No pictures go in the copy; everything else in the records below must be output exactly.

+++

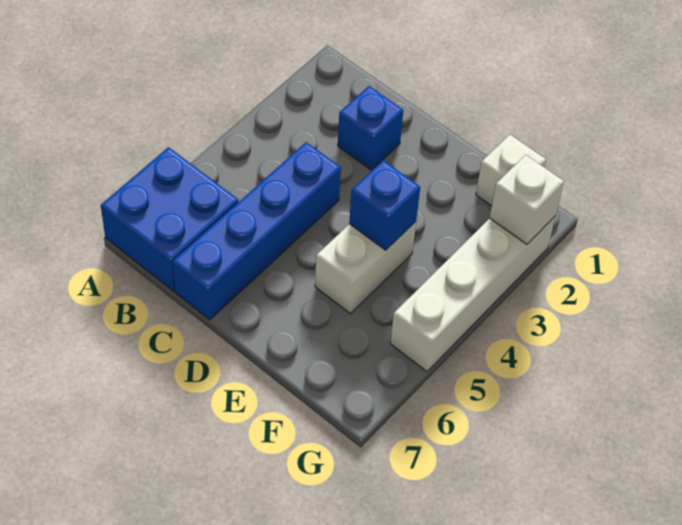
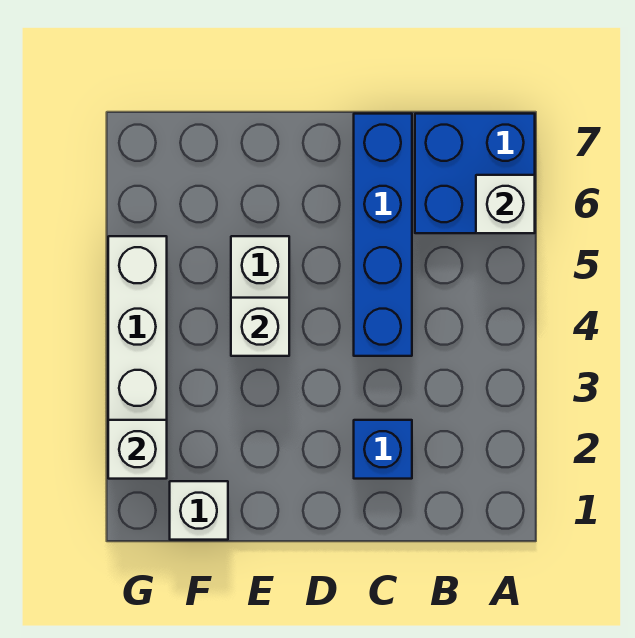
none -> white 1x1 brick [476,175,535,233]
blue 1x1 brick [349,160,420,250] -> white 1x1 brick [231,298,289,356]

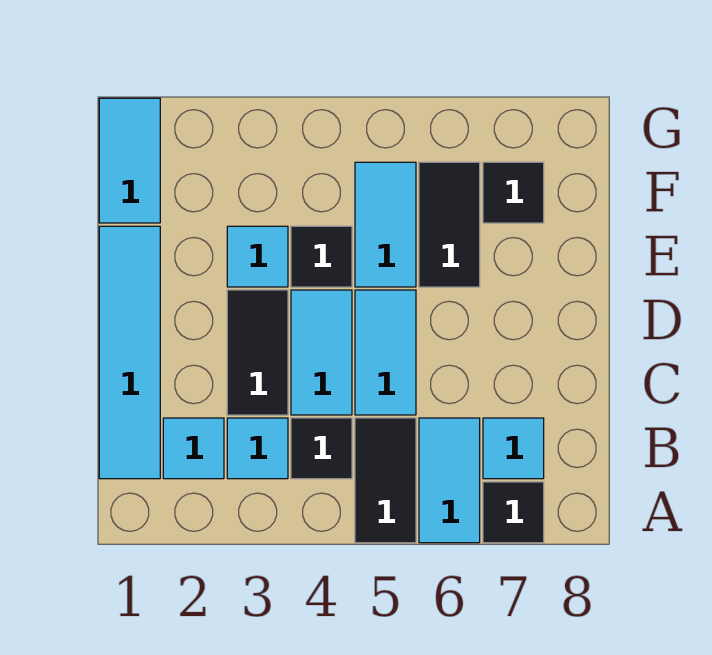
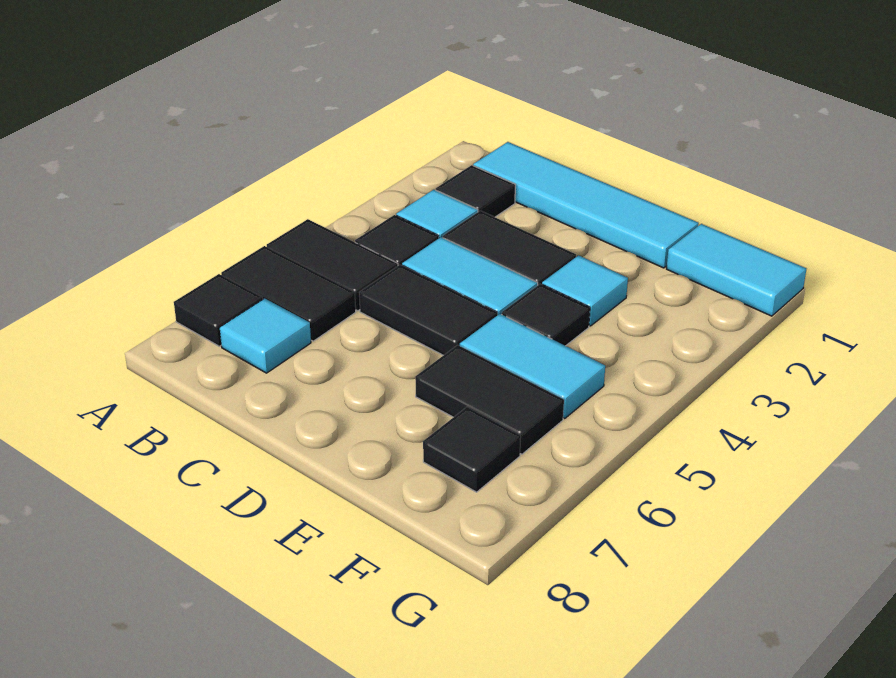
cyan 1x2 tile [419,418,480,543] -> black 1x2 tile [221,246,356,341]
cyan 1x1 tile [163,418,224,479] -> black 1x1 tile [436,165,515,217]
cyan 1x2 tile [355,290,416,415] -> black 1x2 tile [359,265,497,355]

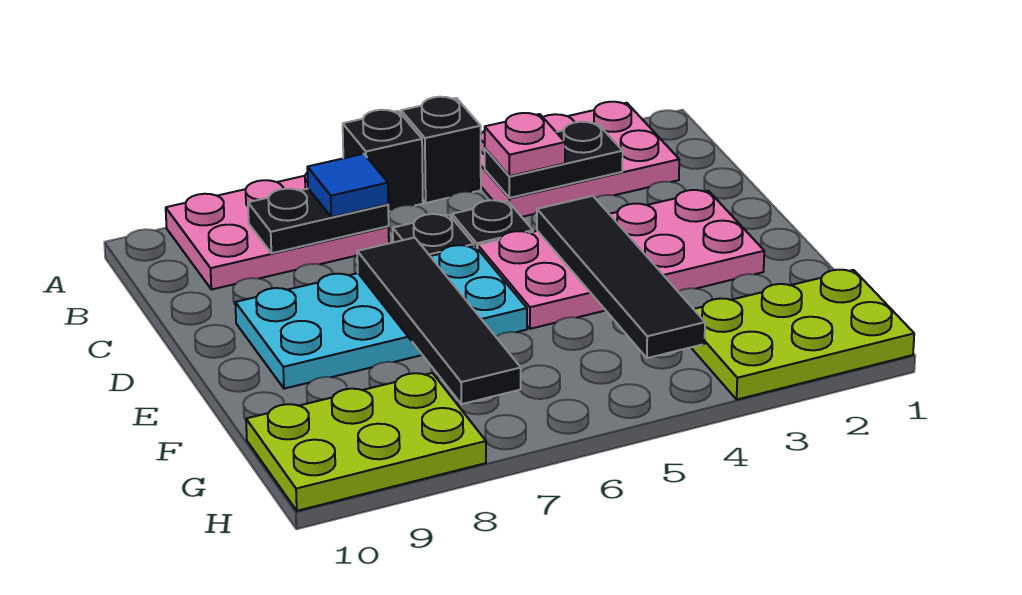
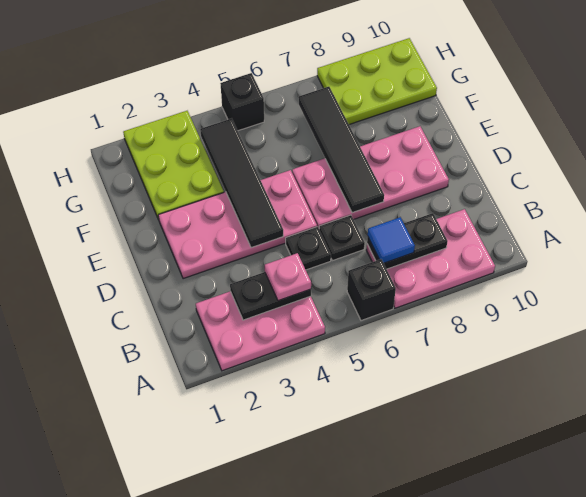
black 1x1 brick [401,97,481,203] -> black 1x1 brick moved to [220,73,264,131]
cyan 2x4 plate [235,245,527,389] -> pink 2x4 plate [292,126,449,228]
lime 2x3 plate [691,270,914,399] -> lime 2x3 plate turned to [123,111,224,220]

+++

Response area ::
none -> white 1x1 brick [476,175,535,233]
blue 1x1 brick [349,160,420,250] -> white 1x1 brick [231,298,289,356]

cyan 1x2 tile [419,418,480,543] -> black 1x2 tile [221,246,356,341]
cyan 1x1 tile [163,418,224,479] -> black 1x1 tile [436,165,515,217]
cyan 1x2 tile [355,290,416,415] -> black 1x2 tile [359,265,497,355]

black 1x1 brick [401,97,481,203] -> black 1x1 brick moved to [220,73,264,131]
cyan 2x4 plate [235,245,527,389] -> pink 2x4 plate [292,126,449,228]
lime 2x3 plate [691,270,914,399] -> lime 2x3 plate turned to [123,111,224,220]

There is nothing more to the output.